Start of INPUT MATERIAL

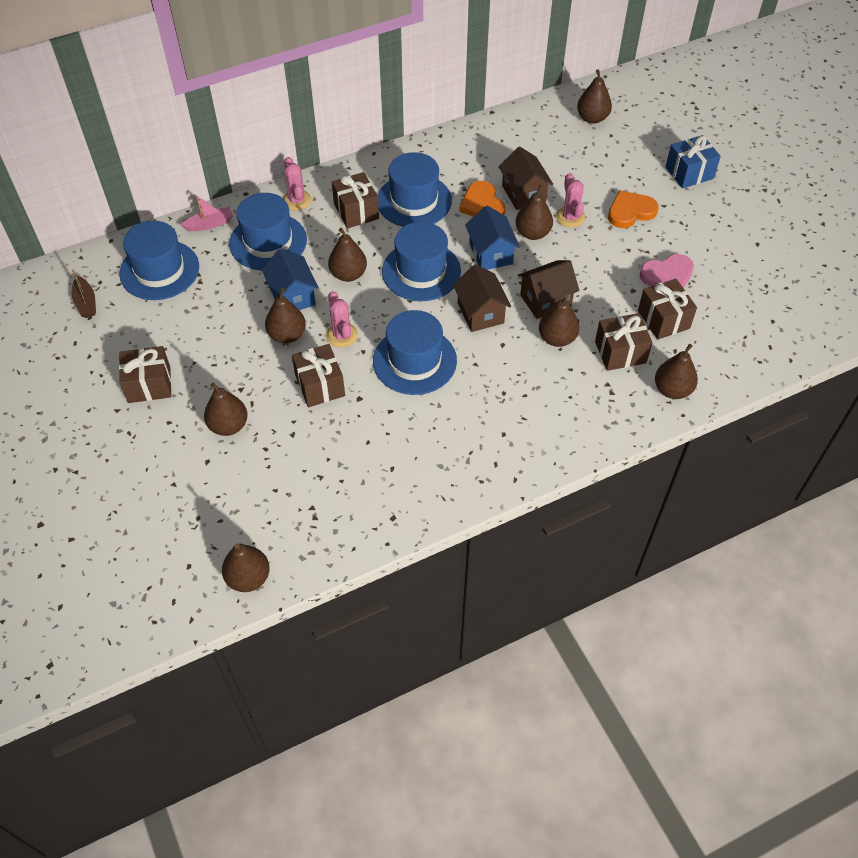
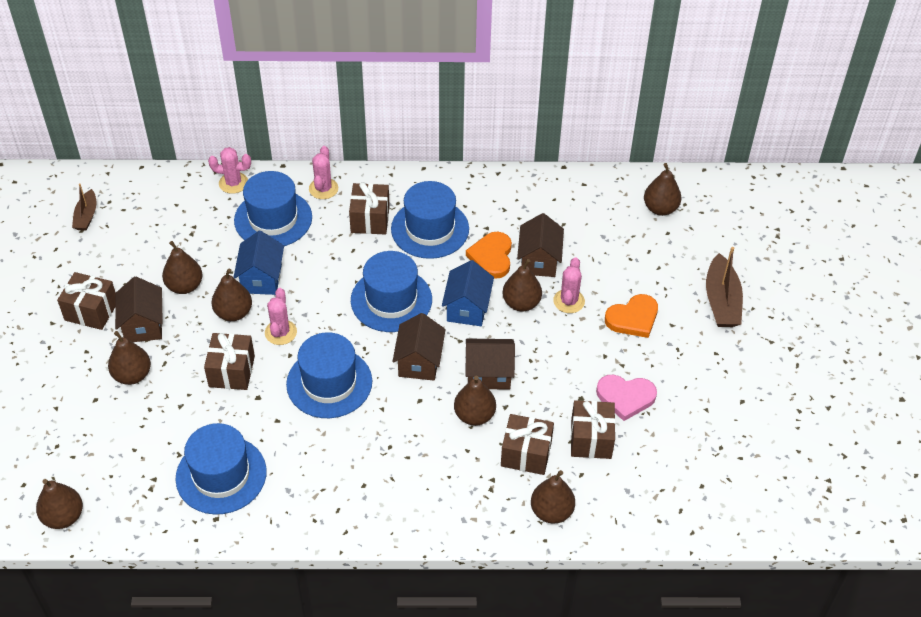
camera: 25 degrees right, 5 degrees down
blue hat [119,221,199,300] -> blue hat moved to [175,423,267,515]
pink boat [180,196,233,231] -> pink cactus [208,147,251,194]
brown pear [328,228,367,282] -> brown pear moved to [162,241,203,294]
orange heart [608,190,659,228] -> orange heart turned 150 degrees clockwise [605,294,658,338]
blue gift [665,135,721,189] -> brown boat [706,247,743,327]
none -> brown house [115,276,163,342]

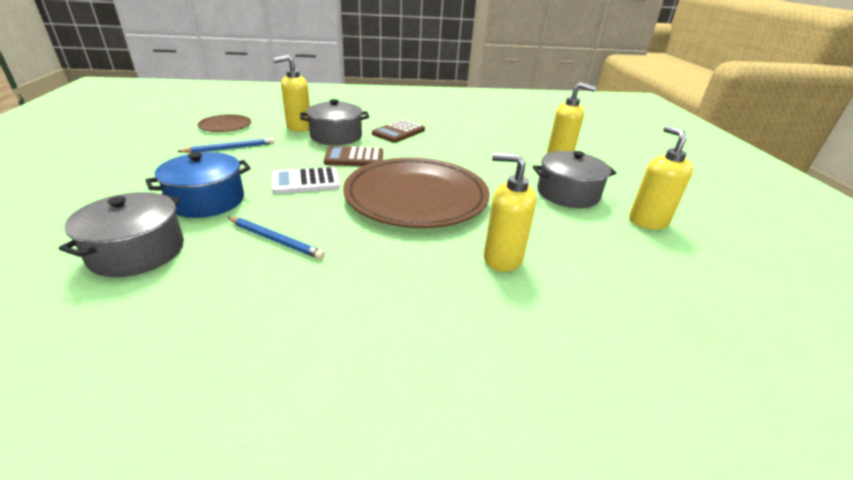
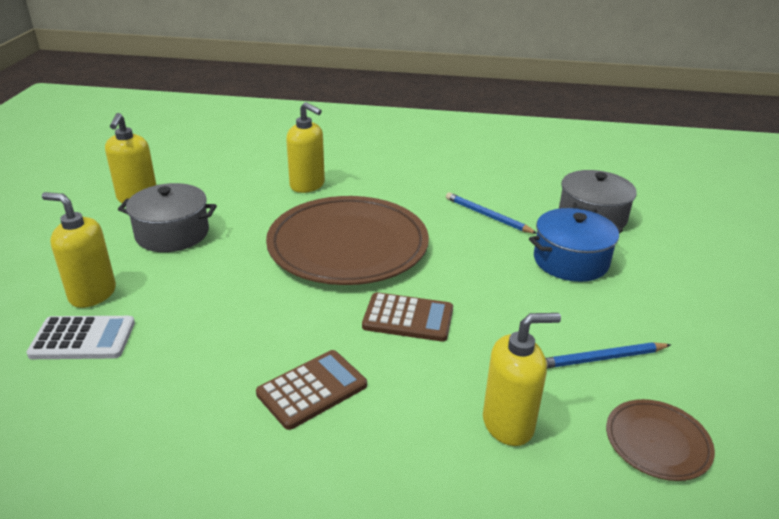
camera: 165 degrees left, 0 degrees up
white calculator [272,167,340,194] -> white calculator moved to [26,316,135,359]
grey pot [300,99,369,145] -> none

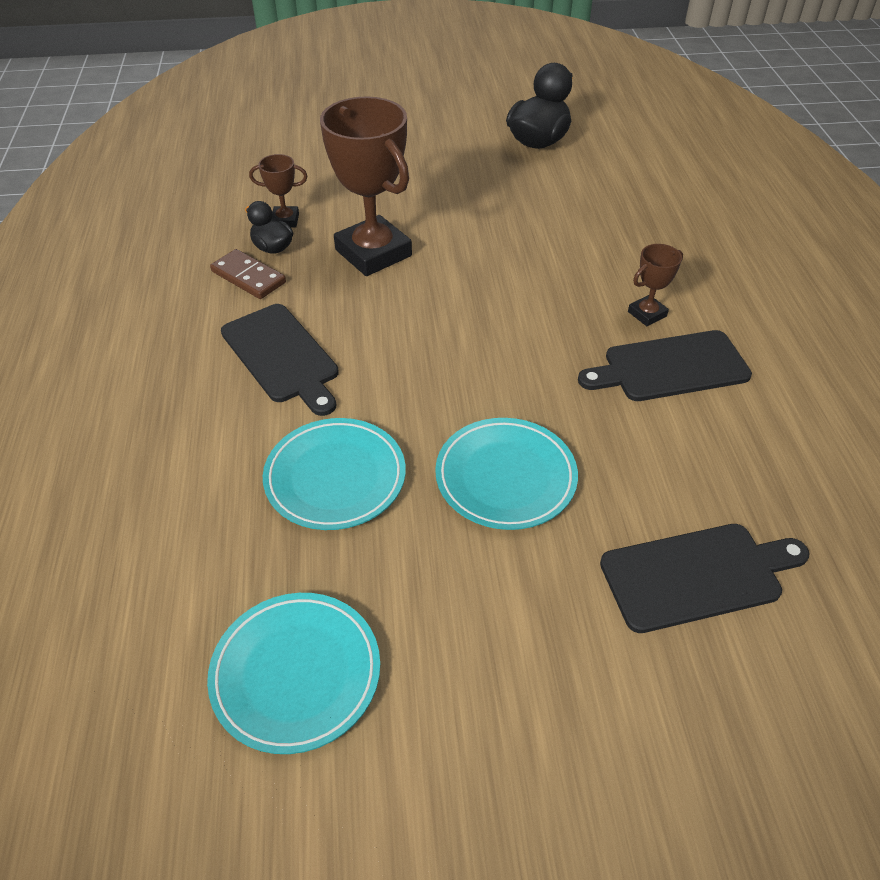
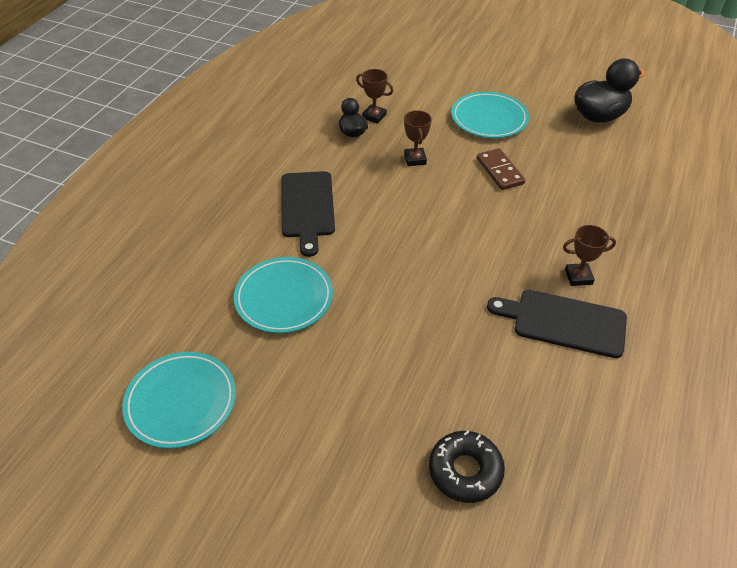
camera: 30 degrees right, 0 degrees up
brown domino [210,249,286,299] -> brown domino moved to [477,148,525,190]
brown trophy [320,97,412,276] -> brown trophy [404,110,432,166], size x0.46
turquoise plate [435,418,578,530] -> turquoise plate moved to [451,92,529,138]
black cutting board [600,524,809,633] -> black donut [429,431,505,503]

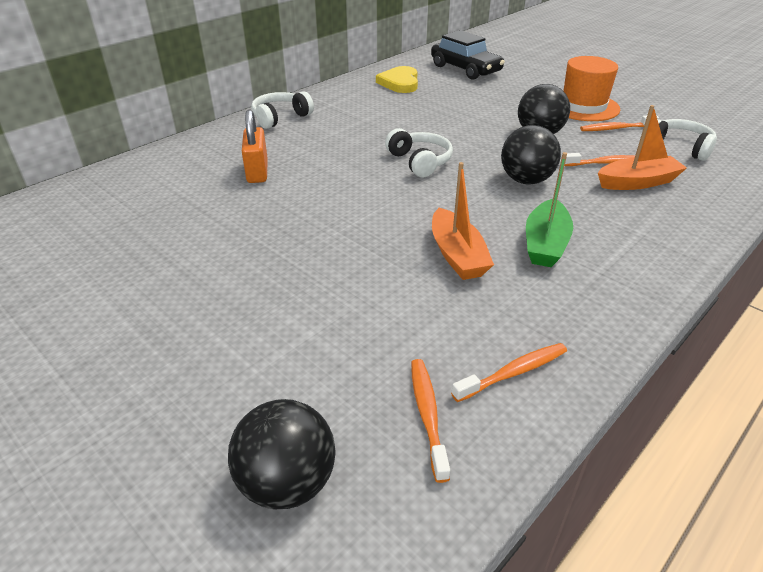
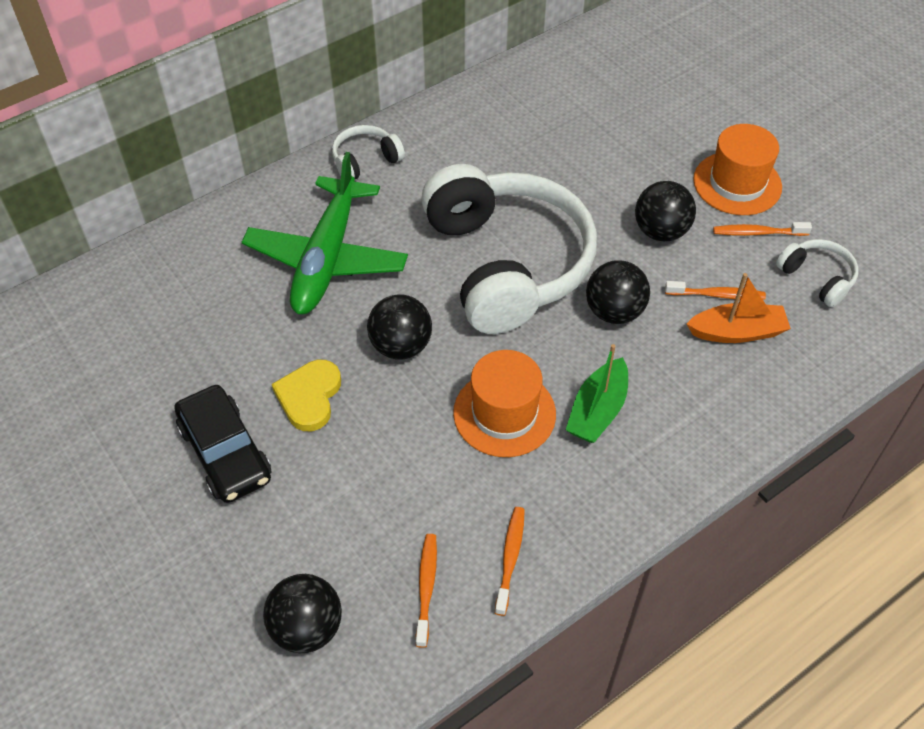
camera: 10 degrees right, 15 degrees up
orange padlock [242,110,268,183] -> green plane [242,152,408,314]
yellow heart [376,66,418,93] -> yellow heart moved to [272,360,341,431]
white headphones [385,128,453,178] -> white headphones [421,164,597,334], size x2.41
black car [431,30,505,80] -> black car moved to [175,385,271,503]
orange boat [432,162,494,280] -> orange hat [453,350,556,457]
orange toothbrush [451,343,567,402] -> orange toothbrush turned 60 degrees counterclockwise [495,507,525,616]
none -> black ball [367,295,432,359]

End of INPUT MATERIAL

* PROBLEM STATEMENT:
The entries above are to be printed again word for word, with every picture removed.

* EXERCISE RESPONSE:
camera: 25 degrees right, 5 degrees down
blue hat [119,221,199,300] -> blue hat moved to [175,423,267,515]
pink boat [180,196,233,231] -> pink cactus [208,147,251,194]
brown pear [328,228,367,282] -> brown pear moved to [162,241,203,294]
orange heart [608,190,659,228] -> orange heart turned 150 degrees clockwise [605,294,658,338]
blue gift [665,135,721,189] -> brown boat [706,247,743,327]
none -> brown house [115,276,163,342]

camera: 165 degrees left, 0 degrees up
white calculator [272,167,340,194] -> white calculator moved to [26,316,135,359]
grey pot [300,99,369,145] -> none

camera: 30 degrees right, 0 degrees up
brown domino [210,249,286,299] -> brown domino moved to [477,148,525,190]
brown trophy [320,97,412,276] -> brown trophy [404,110,432,166], size x0.46
turquoise plate [435,418,578,530] -> turquoise plate moved to [451,92,529,138]
black cutting board [600,524,809,633] -> black donut [429,431,505,503]

camera: 10 degrees right, 15 degrees up
orange padlock [242,110,268,183] -> green plane [242,152,408,314]
yellow heart [376,66,418,93] -> yellow heart moved to [272,360,341,431]
white headphones [385,128,453,178] -> white headphones [421,164,597,334], size x2.41
black car [431,30,505,80] -> black car moved to [175,385,271,503]
orange boat [432,162,494,280] -> orange hat [453,350,556,457]
orange toothbrush [451,343,567,402] -> orange toothbrush turned 60 degrees counterclockwise [495,507,525,616]
none -> black ball [367,295,432,359]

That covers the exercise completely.